## Exercise objective
Return the lines below that contain the word "none".

[[ Working data, beginning ]]

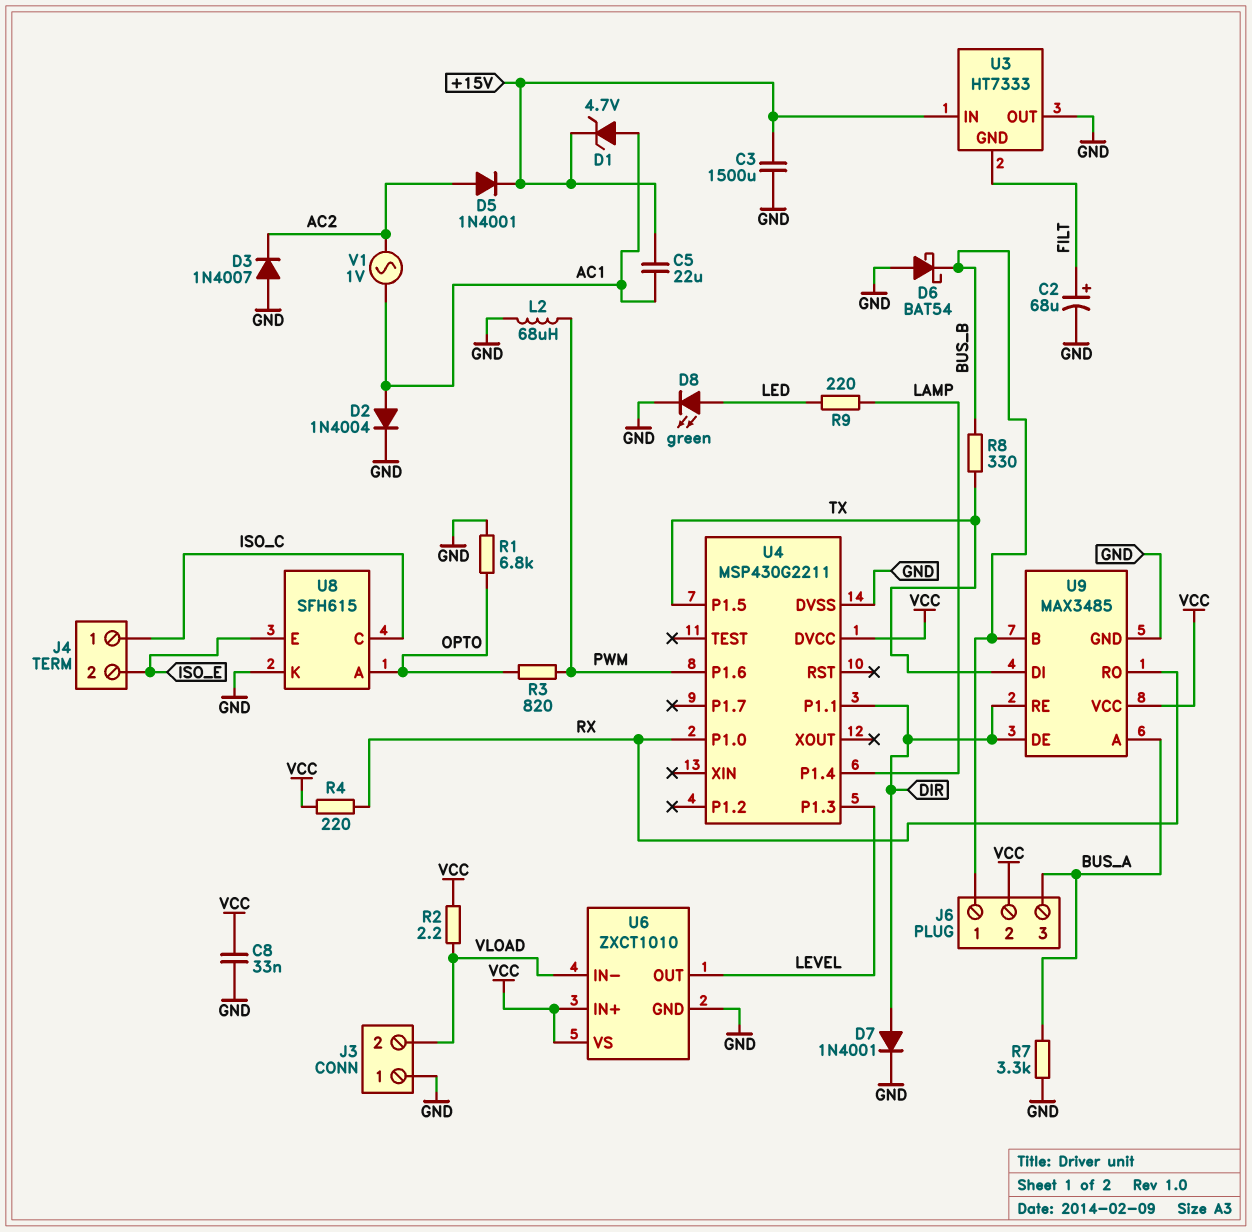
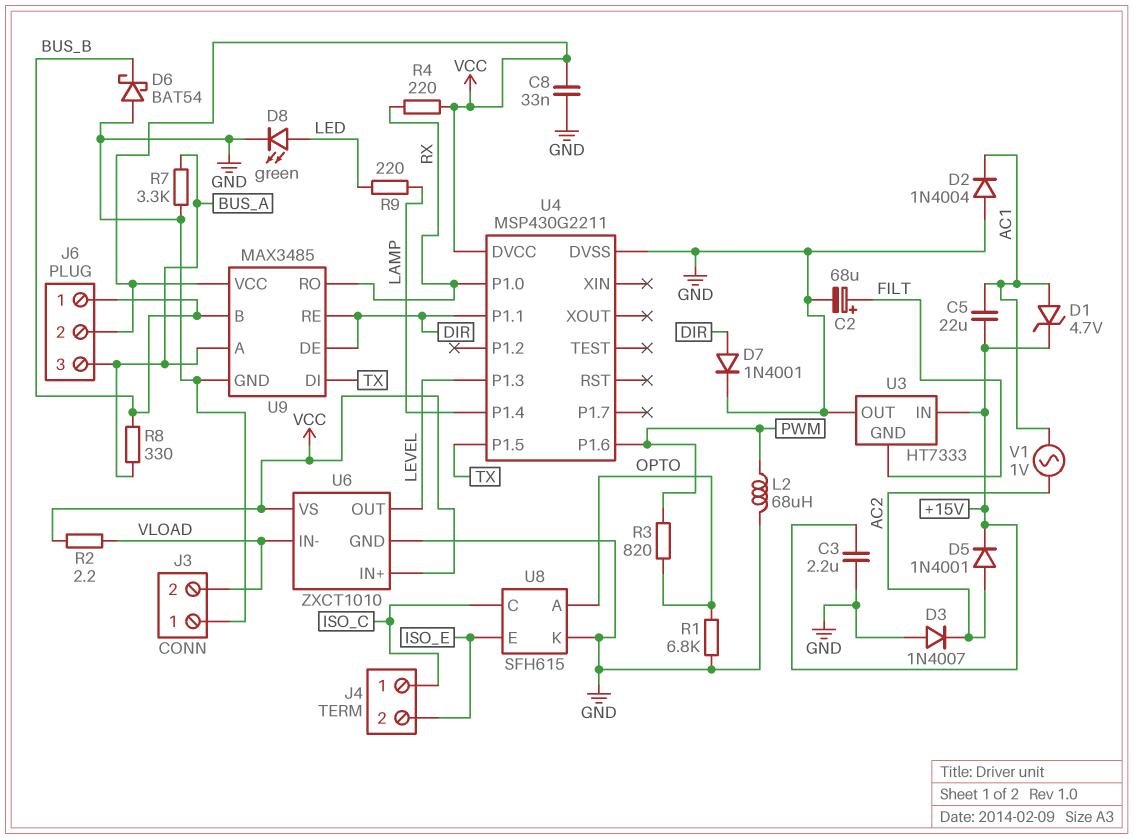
C3: 1500uF (+15V, GND) -> 2.2uF (+15V, GND)
D2: diode 1N4004 (A AC1, K GND) -> diode 1N4004 (A GND, K AC1)
R8: 330 (BUS_B, TX) -> 330 (BUS_A, BUS_B)

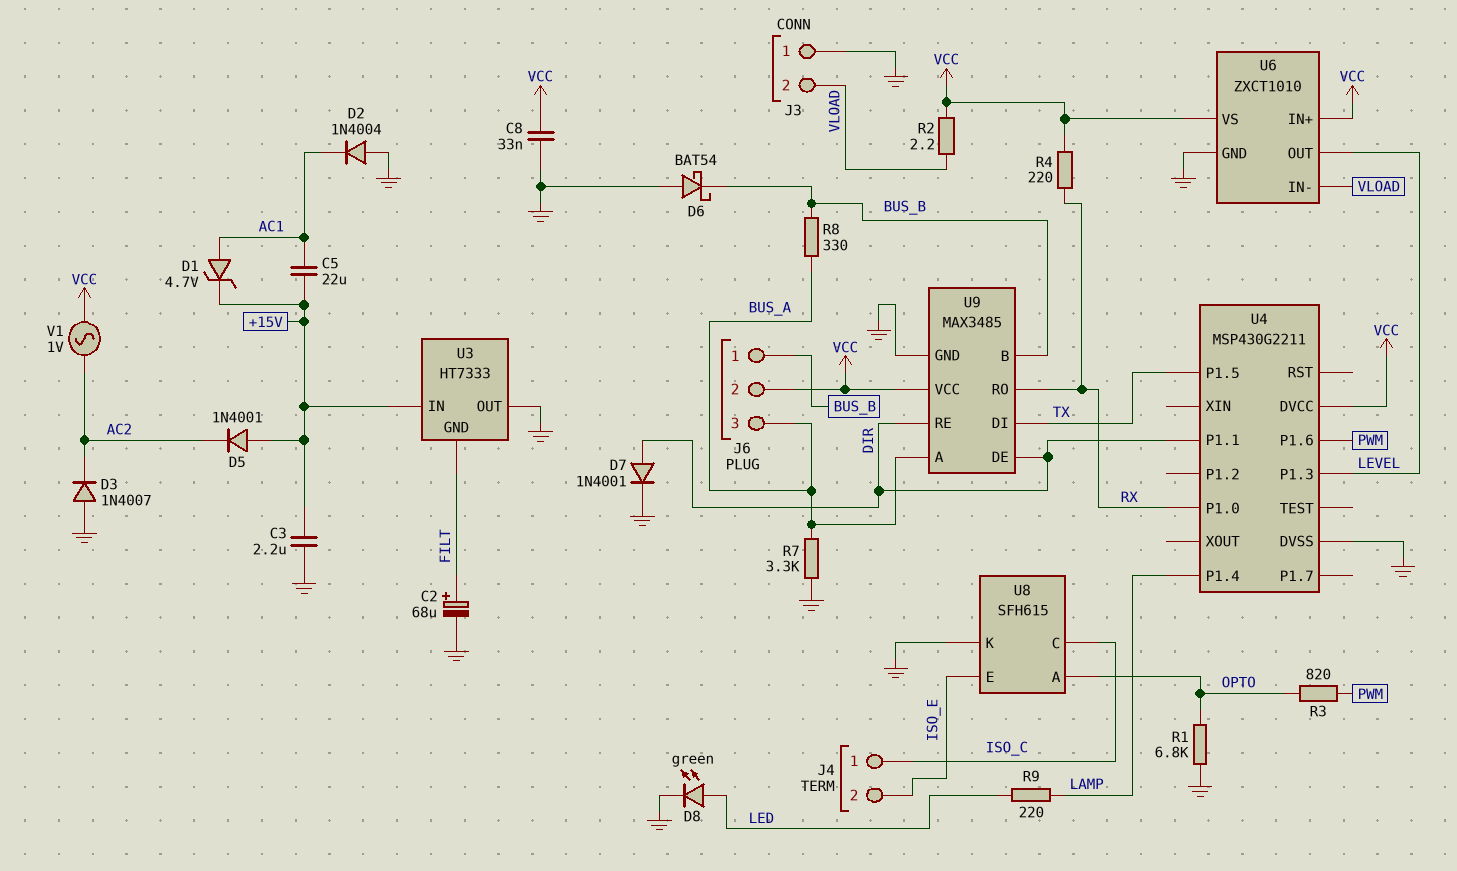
D5: diode 1N4001 (A AC2, K +15V) -> diode 1N4001 (A +15V, K AC2)
L2: 68uH (GND, PWM) -> none
V1: AC 1V (AC1, AC2) -> AC 1V (AC2, VCC)

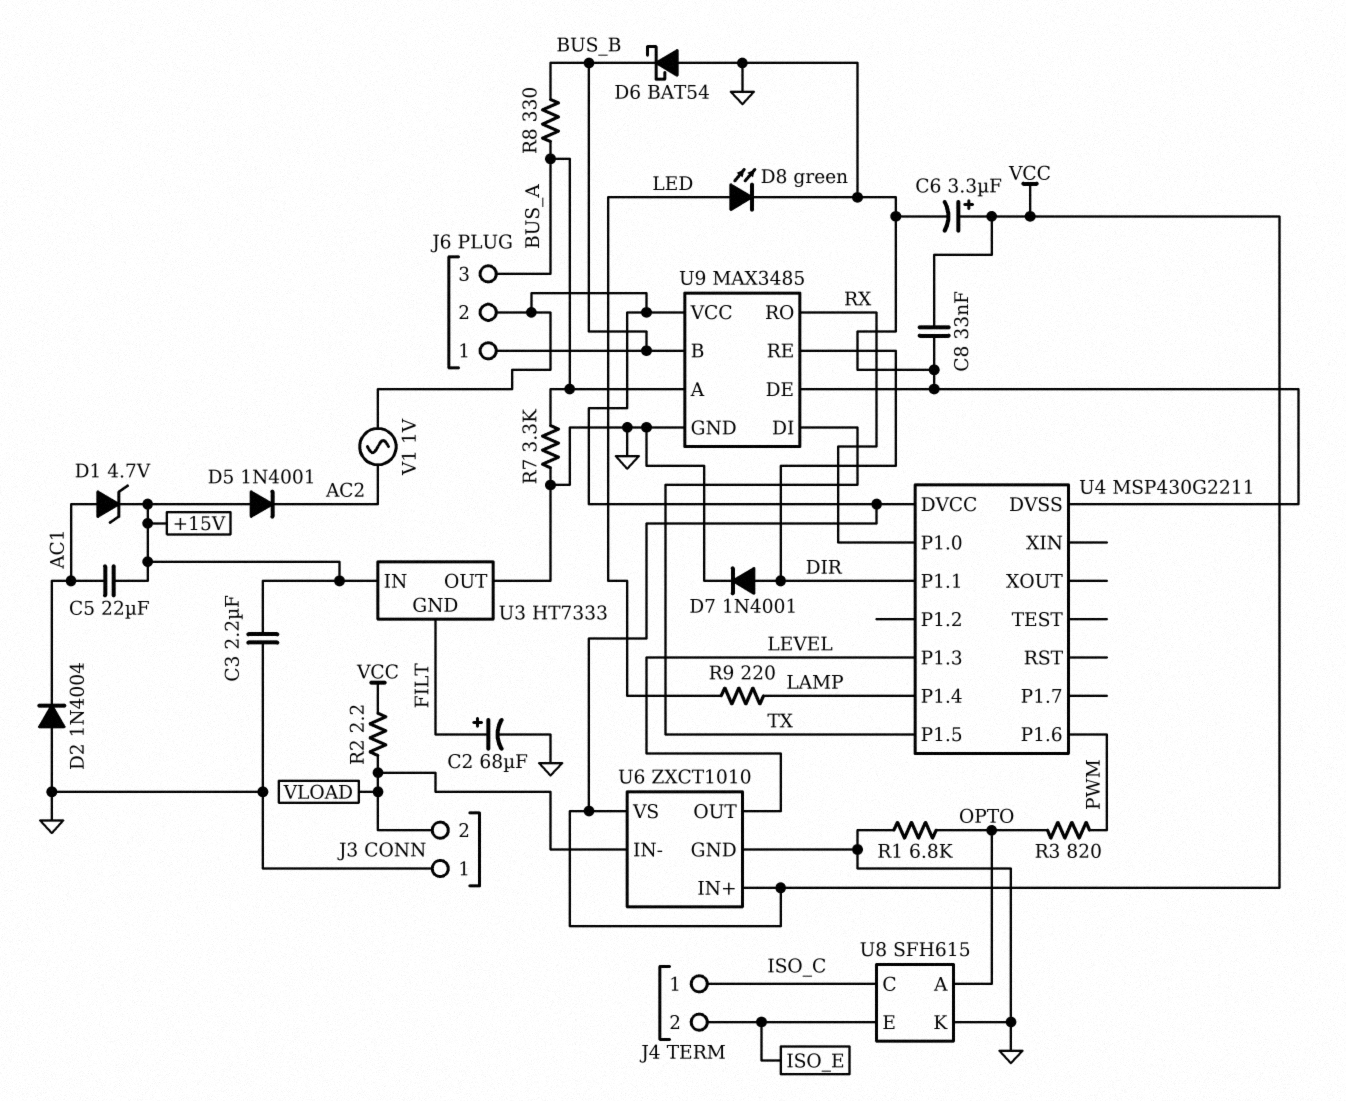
C6: none -> 3.3uF (plus VCC, minus GND)
D3: diode 1N4007 (A GND, K AC2) -> none
R4: 220 (RX, VCC) -> none
U9 pin DE: DIR -> GND

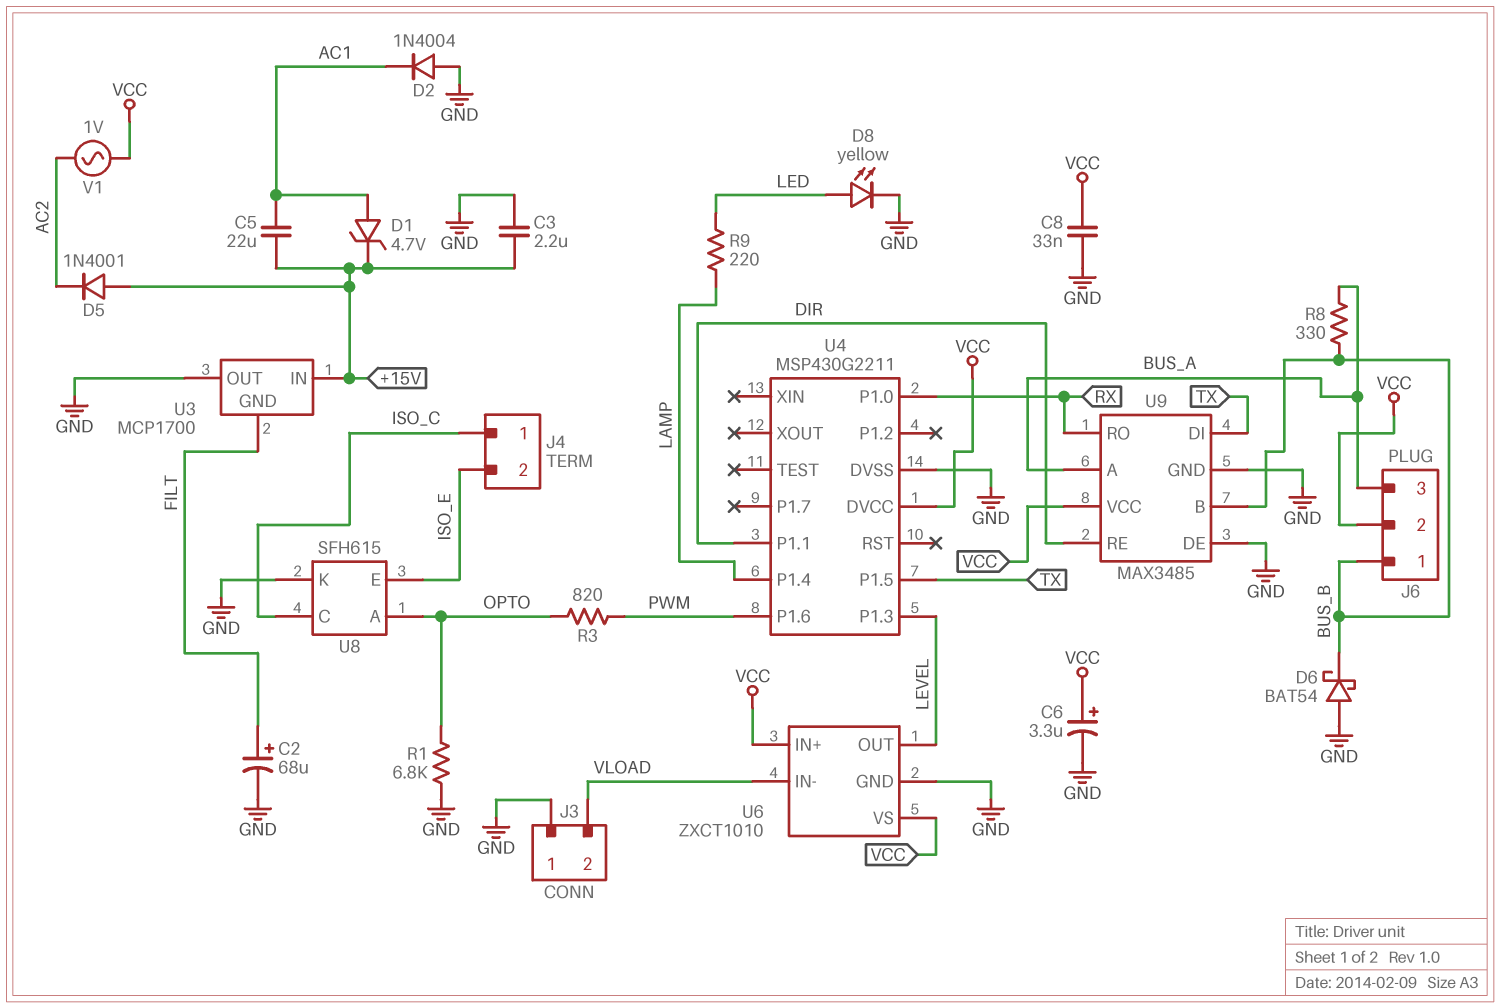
D7: diode 1N4001 (A DIR, K GND) -> none
D8: LED green (A LED, K GND) -> LED yellow (A LED, K GND)
R2: 2.2 (VCC, VLOAD) -> none
R7: 3.3k (BUS_A, GND) -> none
U3: HT7333 -> MCP1700

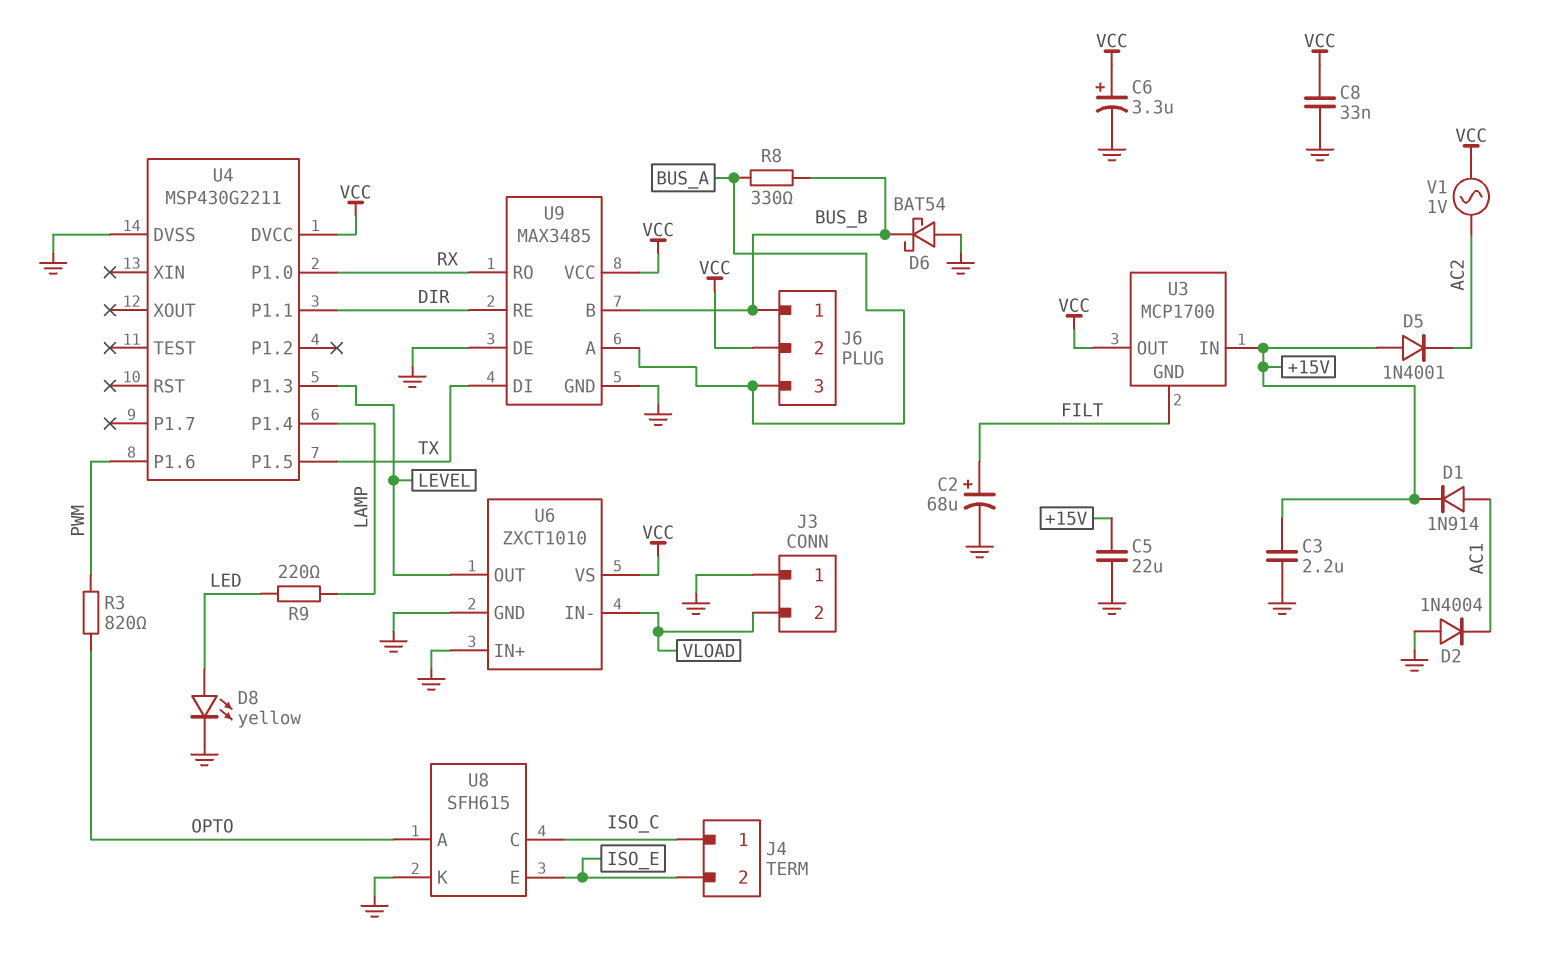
C5: 22uF (+15V, AC1) -> 22uF (+15V, GND)
D1: zener 4.7V (A AC1, K +15V) -> diode 1N914 (A AC1, K +15V)
R1: 6.8k (GND, OPTO) -> none
U3 pin OUT: GND -> VCC
U6 pin IN+: VCC -> GND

[[ Working data, end ]]

## Solution to the exercise
L2: 68uH (GND, PWM) -> none
C6: none -> 3.3uF (plus VCC, minus GND)
D3: diode 1N4007 (A GND, K AC2) -> none
R4: 220 (RX, VCC) -> none
D7: diode 1N4001 (A DIR, K GND) -> none
R2: 2.2 (VCC, VLOAD) -> none
R7: 3.3k (BUS_A, GND) -> none
R1: 6.8k (GND, OPTO) -> none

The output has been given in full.